**WORK TASK:**
Below are records; work out how many of their lines contain "left" and give only that number.

◇ ◇ ◇ ◇

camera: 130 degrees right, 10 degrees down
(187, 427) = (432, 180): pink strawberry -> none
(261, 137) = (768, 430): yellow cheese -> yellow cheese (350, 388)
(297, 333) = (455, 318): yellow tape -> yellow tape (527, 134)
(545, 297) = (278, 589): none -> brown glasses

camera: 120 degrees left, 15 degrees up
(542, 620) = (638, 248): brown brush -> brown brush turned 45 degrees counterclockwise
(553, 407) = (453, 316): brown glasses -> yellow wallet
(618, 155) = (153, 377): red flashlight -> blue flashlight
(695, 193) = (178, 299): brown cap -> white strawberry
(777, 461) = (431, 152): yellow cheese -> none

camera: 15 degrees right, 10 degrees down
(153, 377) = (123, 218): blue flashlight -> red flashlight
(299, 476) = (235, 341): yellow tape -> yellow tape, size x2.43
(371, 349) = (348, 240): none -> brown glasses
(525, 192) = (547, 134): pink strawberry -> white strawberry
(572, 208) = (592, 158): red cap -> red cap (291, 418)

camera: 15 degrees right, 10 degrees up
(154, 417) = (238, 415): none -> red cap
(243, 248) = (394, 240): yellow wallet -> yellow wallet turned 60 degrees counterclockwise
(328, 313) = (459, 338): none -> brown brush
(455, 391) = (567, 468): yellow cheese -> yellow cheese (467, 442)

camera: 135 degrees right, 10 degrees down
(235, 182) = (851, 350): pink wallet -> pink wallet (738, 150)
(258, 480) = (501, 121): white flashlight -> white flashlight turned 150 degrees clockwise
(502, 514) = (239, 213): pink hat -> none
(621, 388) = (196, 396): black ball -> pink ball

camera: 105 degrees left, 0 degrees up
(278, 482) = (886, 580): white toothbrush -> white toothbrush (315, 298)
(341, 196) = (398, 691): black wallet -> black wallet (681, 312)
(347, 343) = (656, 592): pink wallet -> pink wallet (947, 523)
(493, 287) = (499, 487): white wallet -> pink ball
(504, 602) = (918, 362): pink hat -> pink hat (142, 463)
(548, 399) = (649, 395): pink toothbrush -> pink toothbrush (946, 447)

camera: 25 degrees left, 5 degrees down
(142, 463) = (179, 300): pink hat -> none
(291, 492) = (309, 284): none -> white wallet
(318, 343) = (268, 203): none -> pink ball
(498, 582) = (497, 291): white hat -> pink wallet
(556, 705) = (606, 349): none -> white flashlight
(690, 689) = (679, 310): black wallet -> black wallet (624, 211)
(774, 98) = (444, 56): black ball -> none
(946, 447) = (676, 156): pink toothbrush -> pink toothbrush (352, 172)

◇ ◇ ◇ ◇

**OUTPUT:**
3